= Beginning of Section =
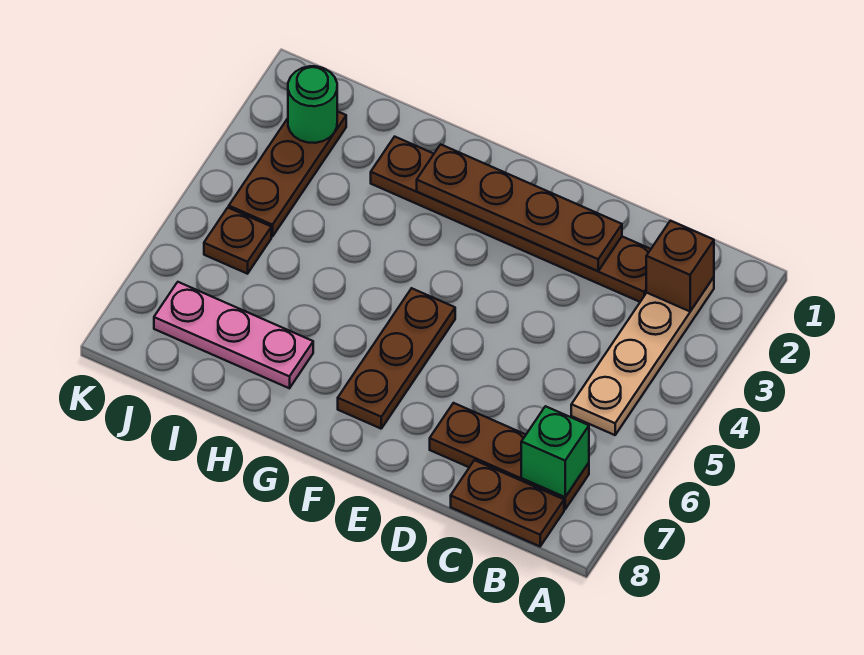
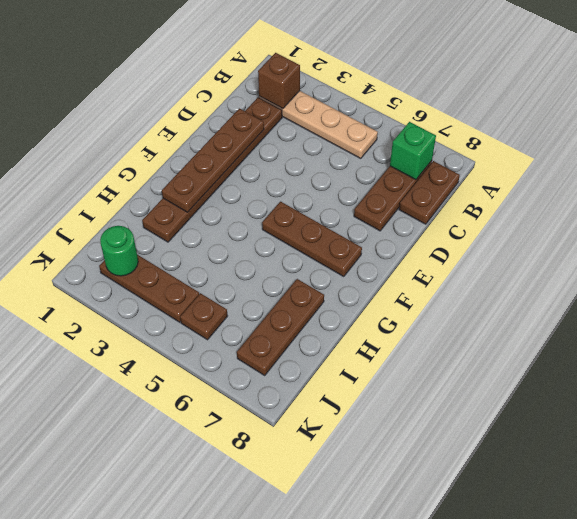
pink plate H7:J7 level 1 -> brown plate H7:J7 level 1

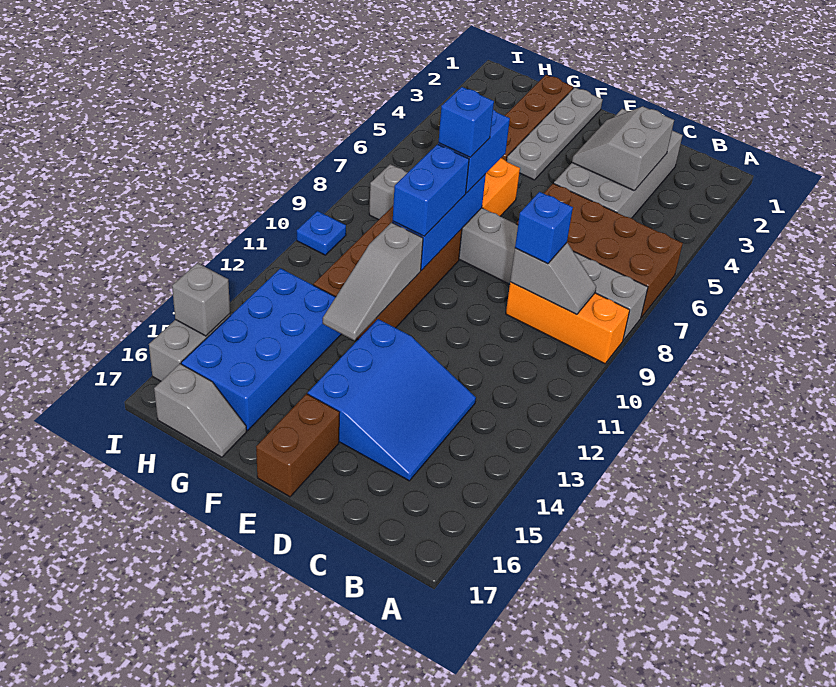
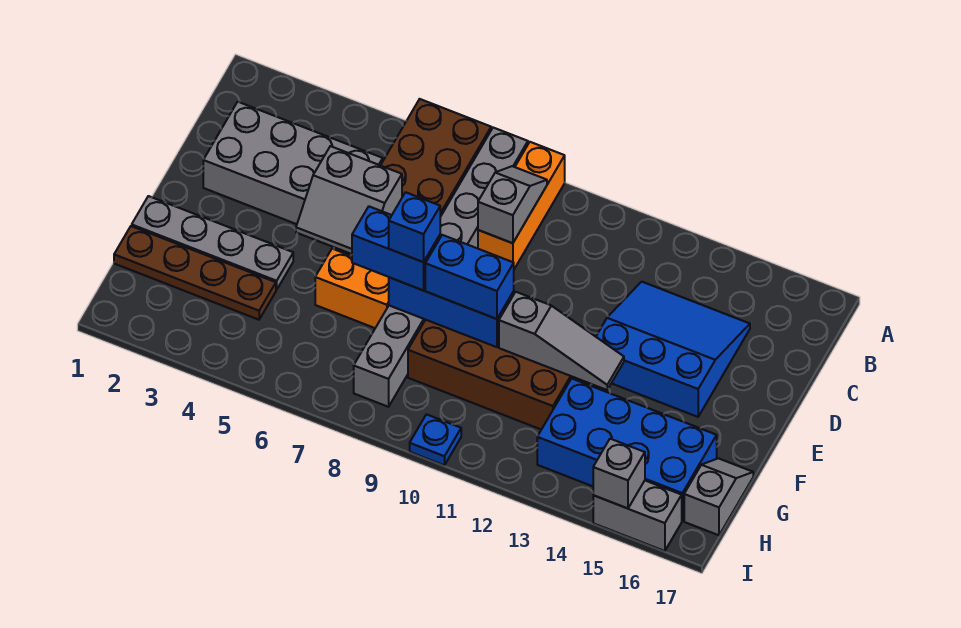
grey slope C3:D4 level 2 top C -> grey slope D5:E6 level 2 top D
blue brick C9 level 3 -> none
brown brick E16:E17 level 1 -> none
= End of Section =
= Beginning of Section =
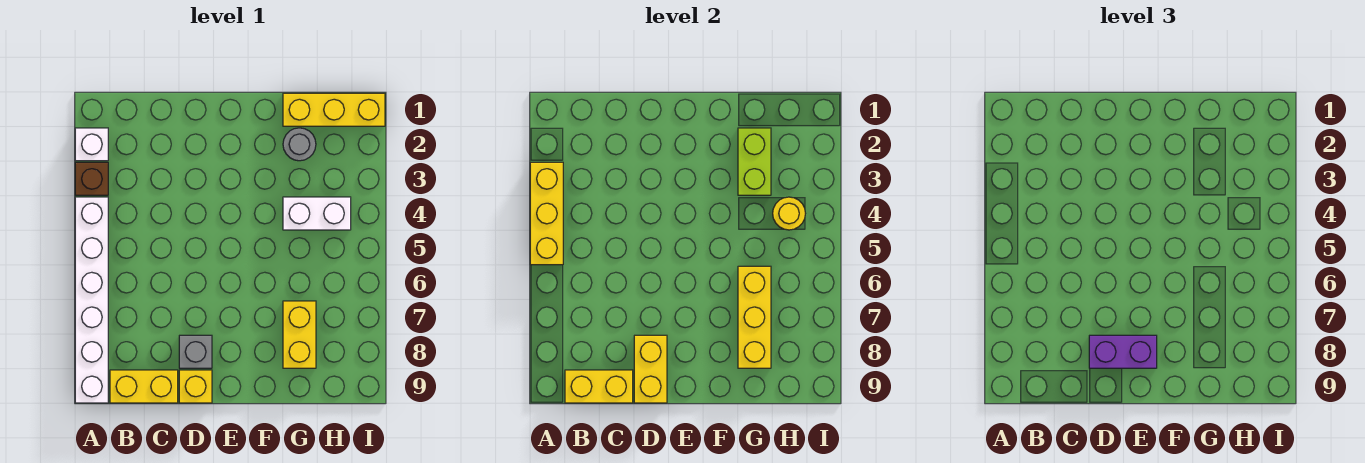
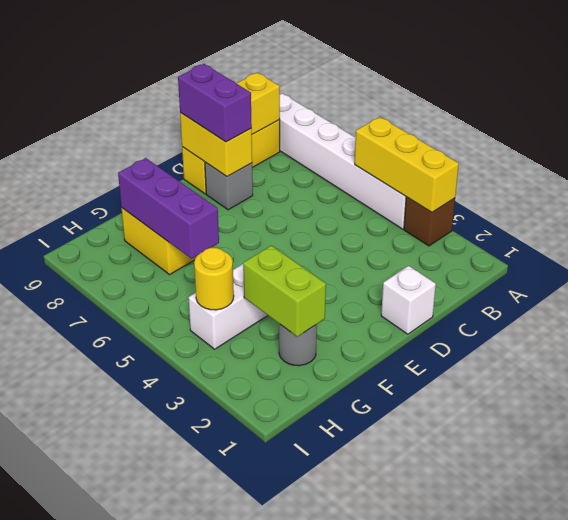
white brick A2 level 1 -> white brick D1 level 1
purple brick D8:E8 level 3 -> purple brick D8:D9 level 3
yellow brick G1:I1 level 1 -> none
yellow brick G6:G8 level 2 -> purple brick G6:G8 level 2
= End of Section =
WORK REQUIRED
Scan the entries above. Copy each line that has the string "brown".

YOUR SOLUTION
pink plate H7:J7 level 1 -> brown plate H7:J7 level 1
brown brick E16:E17 level 1 -> none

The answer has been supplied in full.